_PROVIDED RECORDS_.
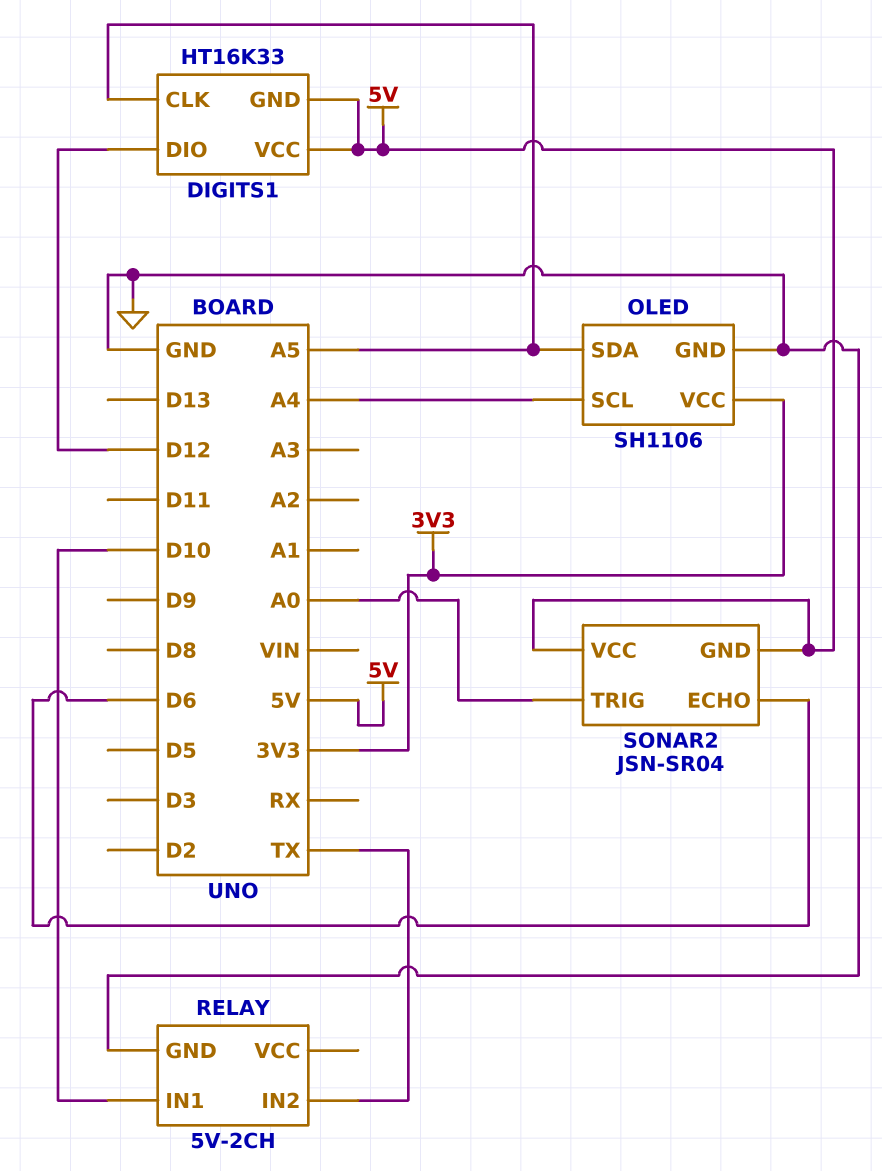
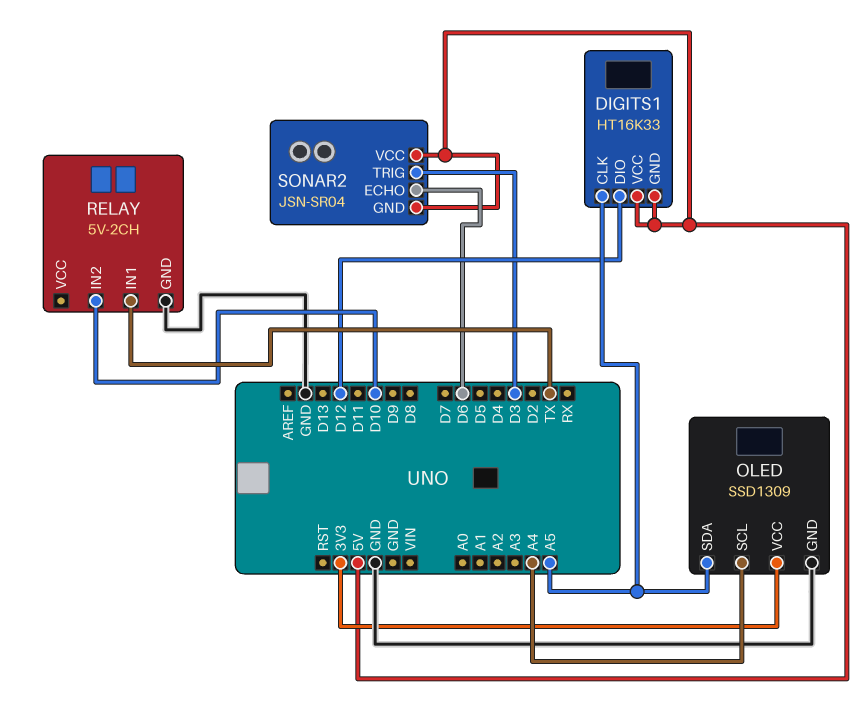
OLED: SH1106 -> SSD1309
RELAY pin IN1: D10 -> TX
RELAY pin IN2: TX -> D10
SONAR2 pin TRIG: A0 -> D3

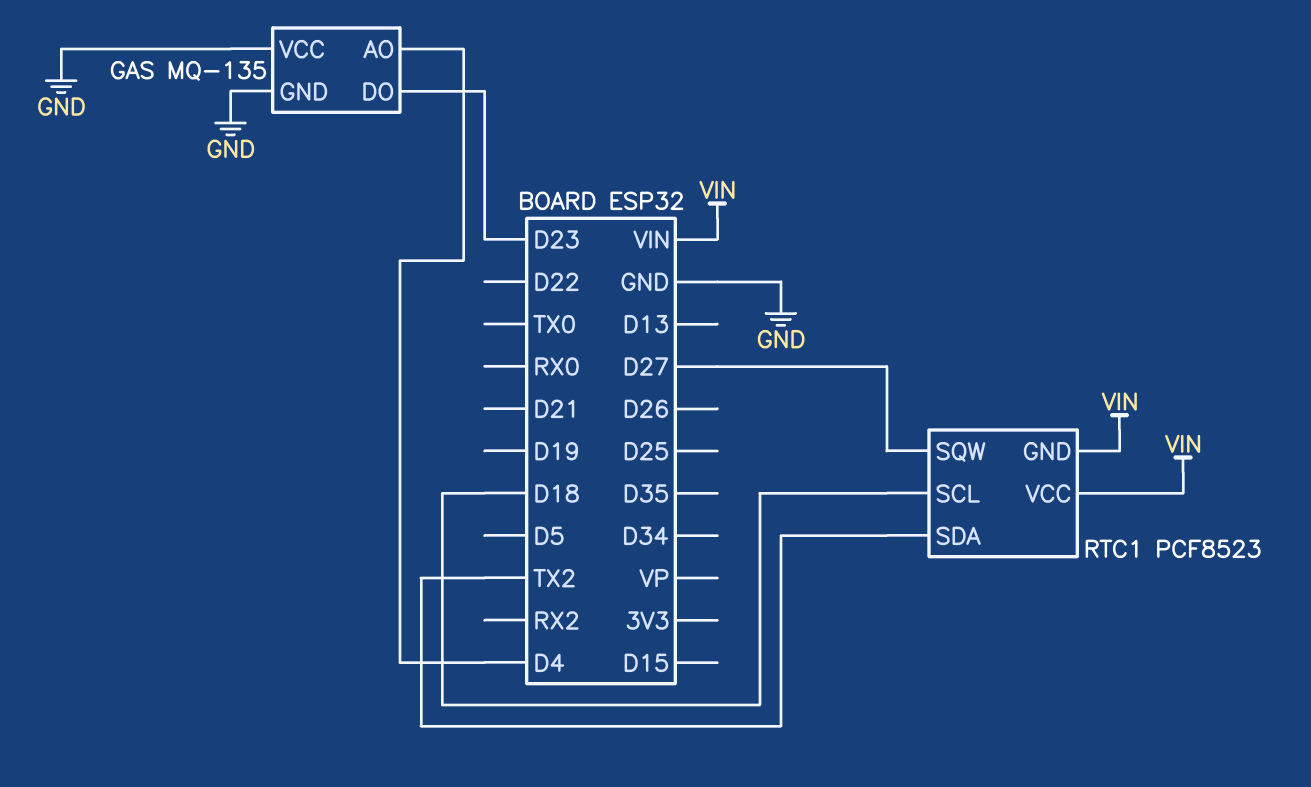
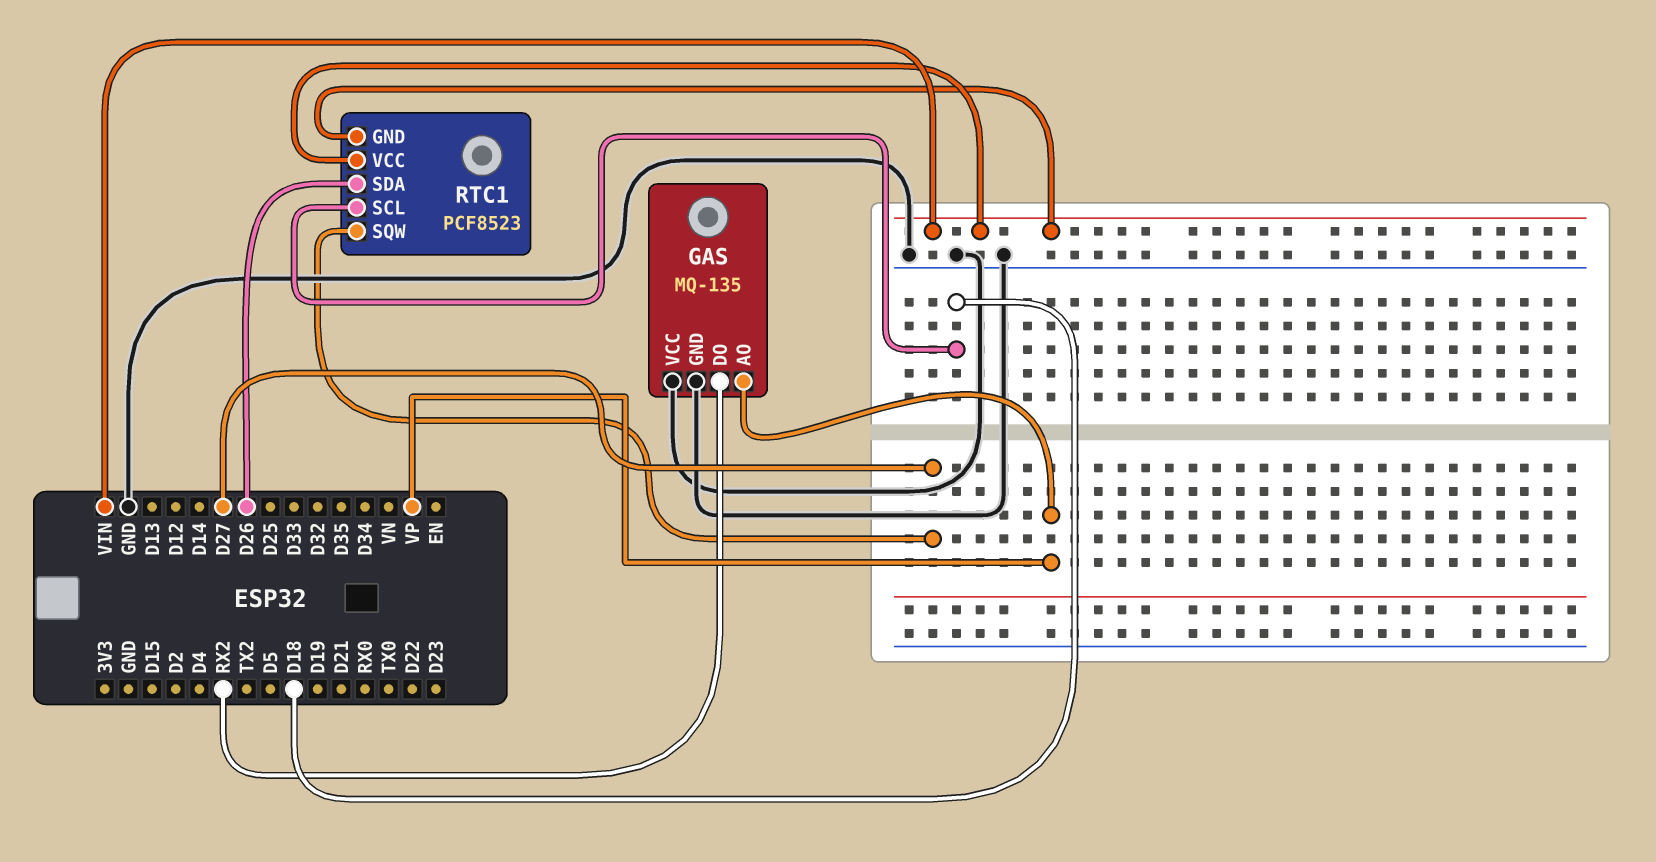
GAS pin AO: D4 -> VP
GAS pin DO: D23 -> RX2
RTC1 pin SDA: TX2 -> D26

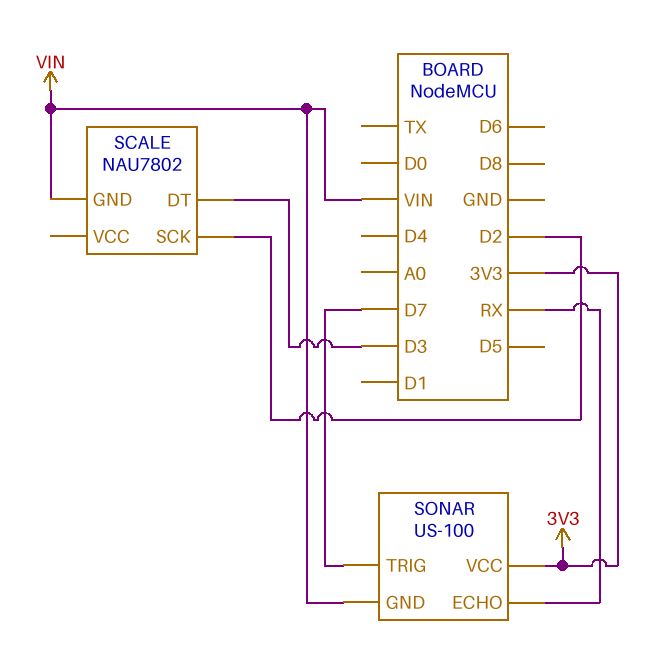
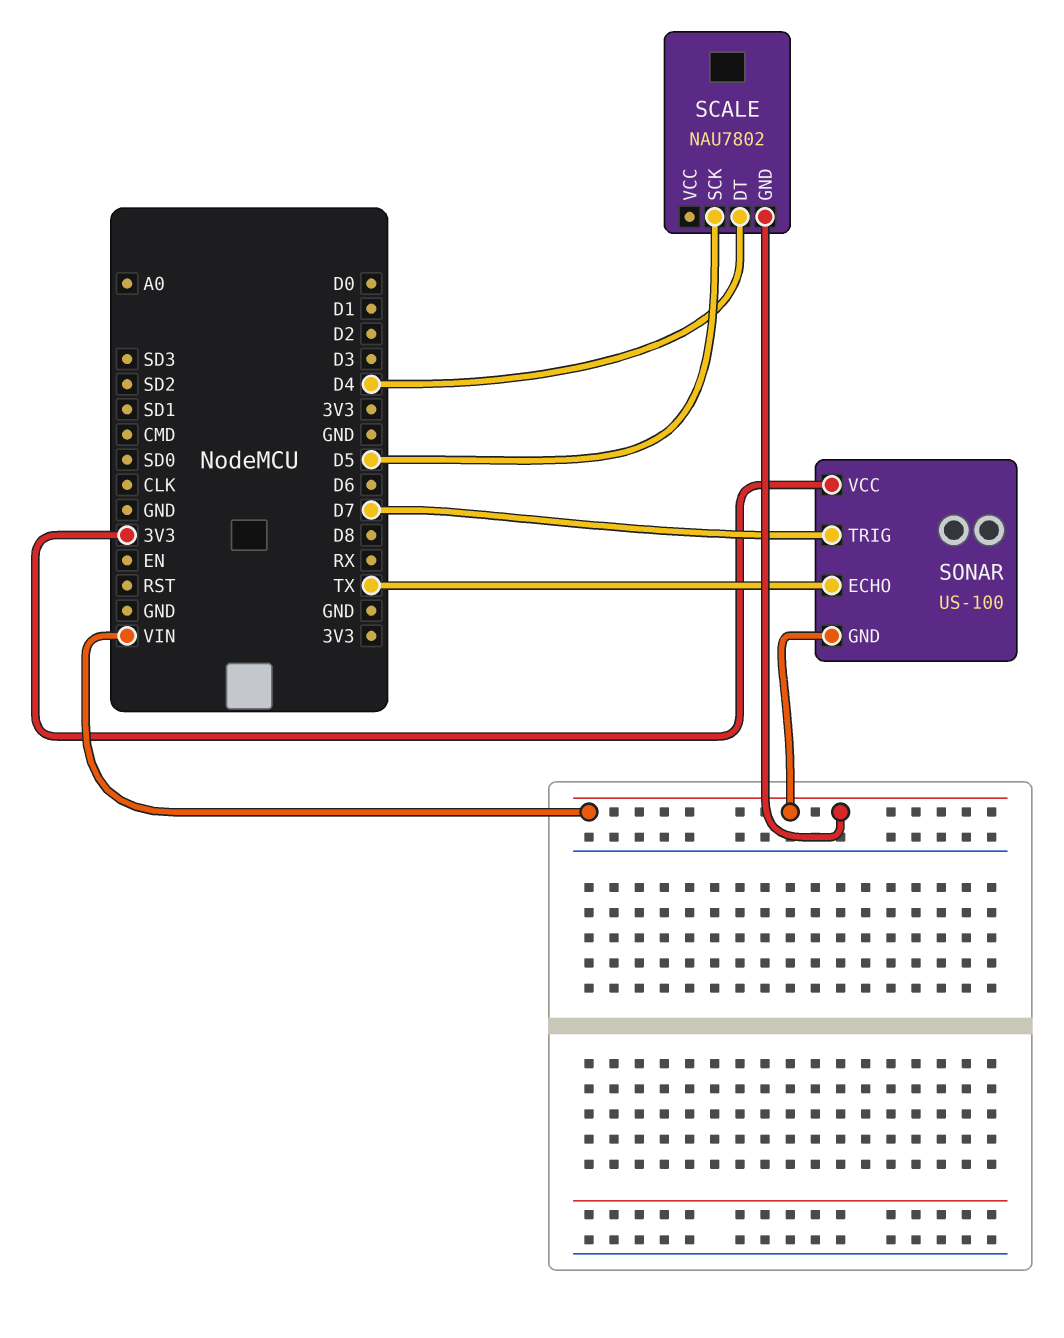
SCALE pin DT: D3 -> D4
SCALE pin SCK: D2 -> D5
SONAR pin ECHO: RX -> TX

_EXERCISE_. Please retype the data exactly. The pictures do not go in.

_WRITTEN ANSWER_.
OLED: SH1106 -> SSD1309
RELAY pin IN1: D10 -> TX
RELAY pin IN2: TX -> D10
SONAR2 pin TRIG: A0 -> D3

GAS pin AO: D4 -> VP
GAS pin DO: D23 -> RX2
RTC1 pin SDA: TX2 -> D26

SCALE pin DT: D3 -> D4
SCALE pin SCK: D2 -> D5
SONAR pin ECHO: RX -> TX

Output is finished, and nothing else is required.